• Records
------------------------------------
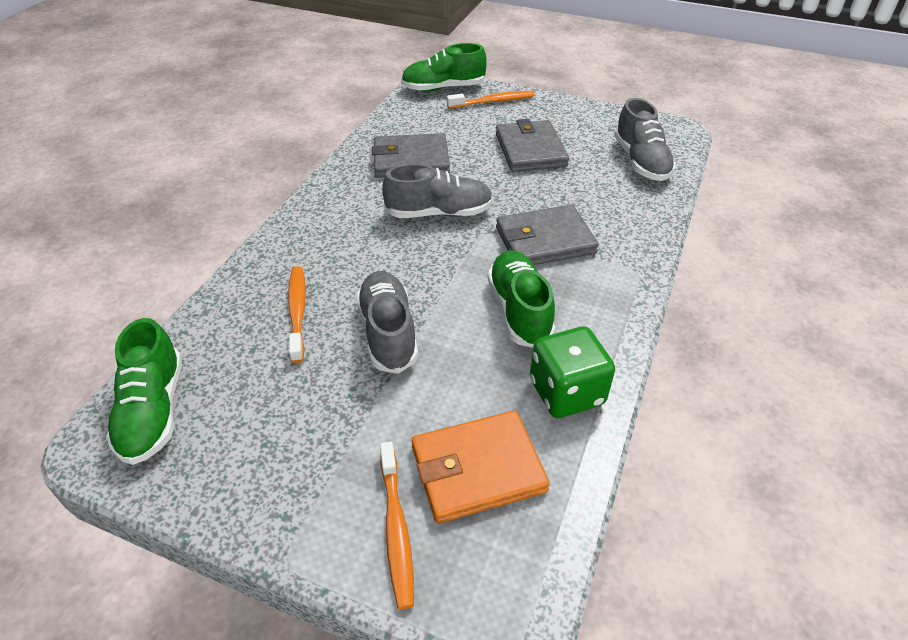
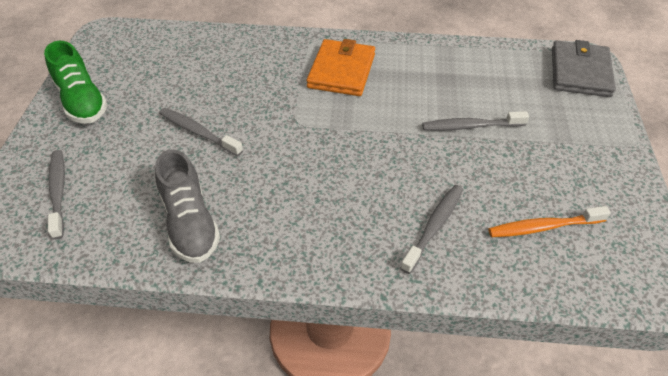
green dice: 1 -> 0
green shoe: 3 -> 1
grey shoe: 3 -> 1
grey toothbrush: 0 -> 4
grey wallet: 3 -> 1
orange toothbrush: 3 -> 1

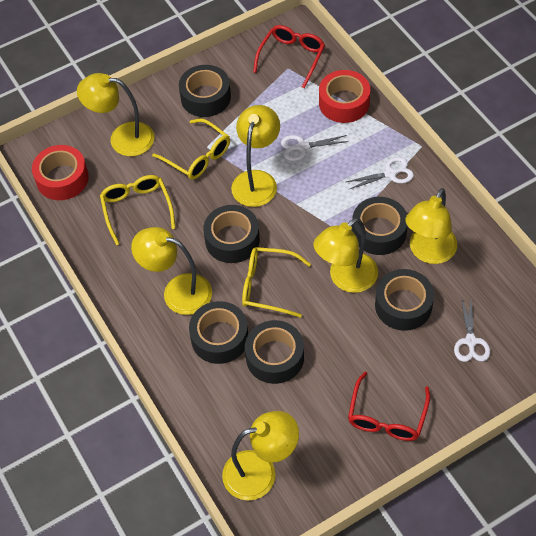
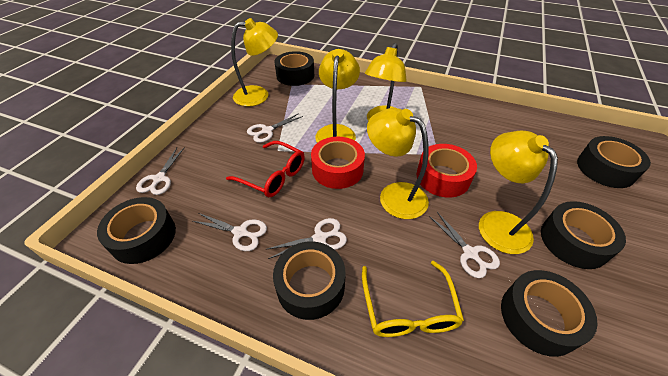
red glasses: 2 -> 1
white scissors: 3 -> 5
yellow glasses: 3 -> 1
yellow lamp: 6 -> 5

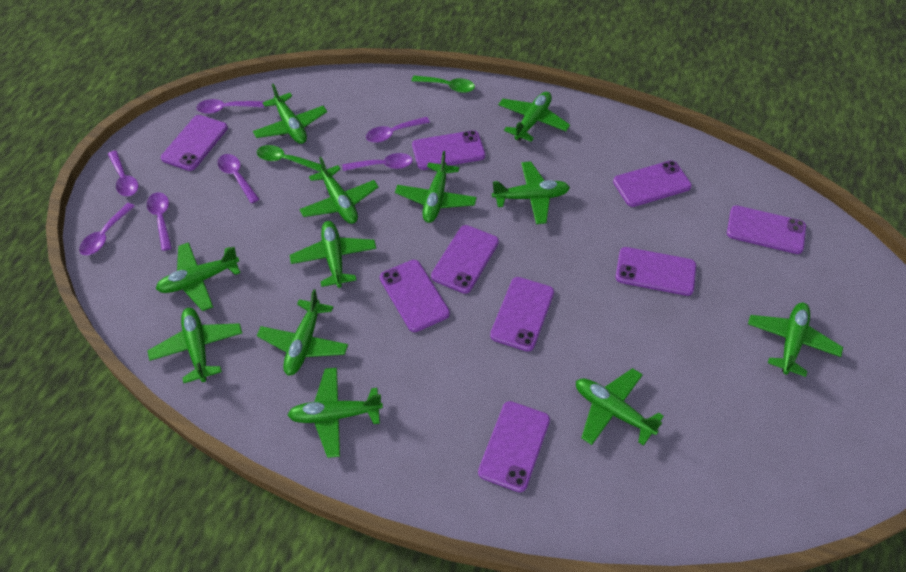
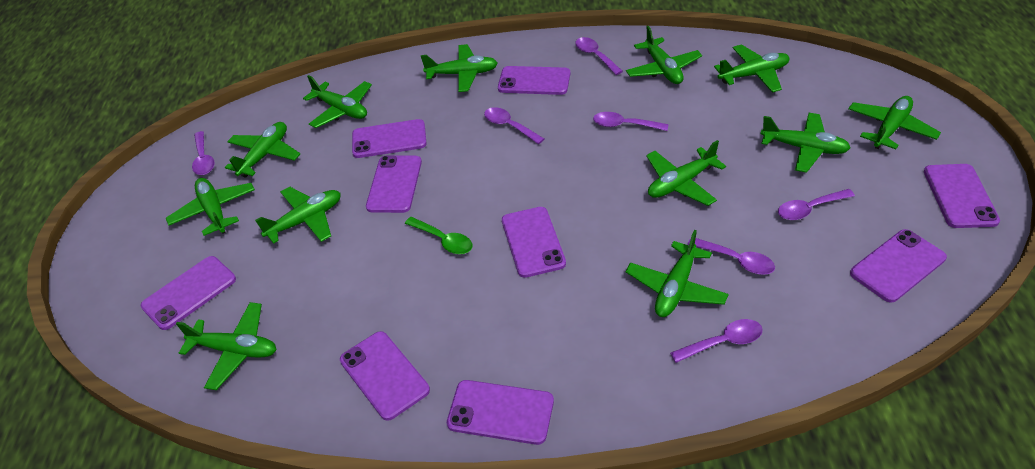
green spoon: 2 -> 1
------------------------------------
• What to work on
Every line from the one bearing "white scissors: 3 -> 5" through the end of the data above must be output exactly, and no picture may appear.

• Task result
white scissors: 3 -> 5
yellow glasses: 3 -> 1
yellow lamp: 6 -> 5

green spoon: 2 -> 1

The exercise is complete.